TASK PROMPT ::
Return the lines of the entries below unchanged, from the line containing "The matte blue sweater at center has" up to and including the line containing "in the photo?", and nothing else.

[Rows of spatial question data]
^^^^

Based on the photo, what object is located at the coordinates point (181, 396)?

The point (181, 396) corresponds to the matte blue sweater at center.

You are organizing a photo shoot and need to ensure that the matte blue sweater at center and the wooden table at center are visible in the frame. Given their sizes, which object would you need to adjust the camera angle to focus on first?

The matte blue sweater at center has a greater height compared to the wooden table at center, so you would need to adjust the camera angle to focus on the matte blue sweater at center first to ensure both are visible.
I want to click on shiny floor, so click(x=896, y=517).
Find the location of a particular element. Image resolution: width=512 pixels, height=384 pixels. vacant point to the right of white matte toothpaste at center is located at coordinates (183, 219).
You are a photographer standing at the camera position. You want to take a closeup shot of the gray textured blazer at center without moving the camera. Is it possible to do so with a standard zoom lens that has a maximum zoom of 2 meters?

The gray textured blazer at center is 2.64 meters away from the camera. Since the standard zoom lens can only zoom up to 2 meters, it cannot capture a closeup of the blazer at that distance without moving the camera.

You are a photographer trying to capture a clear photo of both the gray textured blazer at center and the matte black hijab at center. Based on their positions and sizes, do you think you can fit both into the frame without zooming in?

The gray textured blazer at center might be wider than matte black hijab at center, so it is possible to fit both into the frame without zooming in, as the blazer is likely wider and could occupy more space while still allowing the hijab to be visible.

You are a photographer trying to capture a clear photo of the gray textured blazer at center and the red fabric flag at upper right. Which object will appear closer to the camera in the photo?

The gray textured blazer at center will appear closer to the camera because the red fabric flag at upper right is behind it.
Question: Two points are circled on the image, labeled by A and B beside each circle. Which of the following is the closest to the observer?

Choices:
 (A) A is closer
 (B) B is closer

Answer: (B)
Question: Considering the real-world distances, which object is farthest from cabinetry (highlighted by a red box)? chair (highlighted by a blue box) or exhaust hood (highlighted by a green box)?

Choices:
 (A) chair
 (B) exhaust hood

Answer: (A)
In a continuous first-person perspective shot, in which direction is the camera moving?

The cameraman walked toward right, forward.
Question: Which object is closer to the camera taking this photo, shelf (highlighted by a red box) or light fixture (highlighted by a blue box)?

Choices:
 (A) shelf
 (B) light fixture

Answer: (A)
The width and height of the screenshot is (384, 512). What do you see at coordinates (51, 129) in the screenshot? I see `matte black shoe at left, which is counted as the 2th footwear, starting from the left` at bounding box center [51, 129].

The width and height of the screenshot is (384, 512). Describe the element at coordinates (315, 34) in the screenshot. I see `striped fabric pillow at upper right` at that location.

^^^^

TASK ANSWER ::
The matte blue sweater at center has a greater height compared to the wooden table at center, so you would need to adjust the camera angle to focus on the matte blue sweater at center first to ensure both are visible.
I want to click on shiny floor, so click(x=896, y=517).
Find the location of a particular element. Image resolution: width=512 pixels, height=384 pixels. vacant point to the right of white matte toothpaste at center is located at coordinates (183, 219).
You are a photographer standing at the camera position. You want to take a closeup shot of the gray textured blazer at center without moving the camera. Is it possible to do so with a standard zoom lens that has a maximum zoom of 2 meters?

The gray textured blazer at center is 2.64 meters away from the camera. Since the standard zoom lens can only zoom up to 2 meters, it cannot capture a closeup of the blazer at that distance without moving the camera.

You are a photographer trying to capture a clear photo of both the gray textured blazer at center and the matte black hijab at center. Based on their positions and sizes, do you think you can fit both into the frame without zooming in?

The gray textured blazer at center might be wider than matte black hijab at center, so it is possible to fit both into the frame without zooming in, as the blazer is likely wider and could occupy more space while still allowing the hijab to be visible.

You are a photographer trying to capture a clear photo of the gray textured blazer at center and the red fabric flag at upper right. Which object will appear closer to the camera in the photo?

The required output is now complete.